Every line with the word "orange" in it should be extracted from the data that follows.

• [INPUT DATA]:
▼▼▼
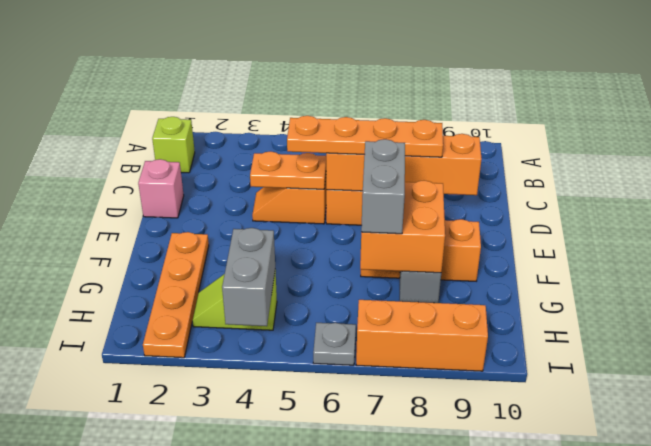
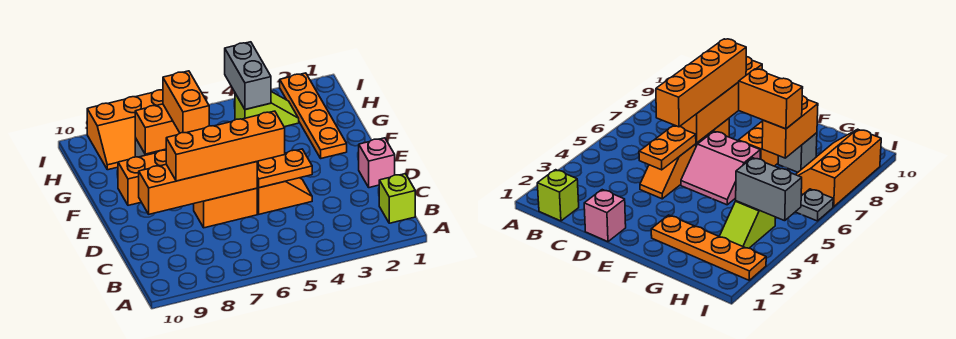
orange plate D5:D8 level 3 -> orange brick D5:D8 level 3
none -> pink slope E5:F6 level 1 top 6
orange brick F7:G8 level 2 -> orange brick G7:G8 level 2
grey brick F7:G7 level 3 -> orange brick F7:G7 level 3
▲▲▲
• [OUTPUT BELOW]:
orange plate D5:D8 level 3 -> orange brick D5:D8 level 3
orange brick F7:G8 level 2 -> orange brick G7:G8 level 2
grey brick F7:G7 level 3 -> orange brick F7:G7 level 3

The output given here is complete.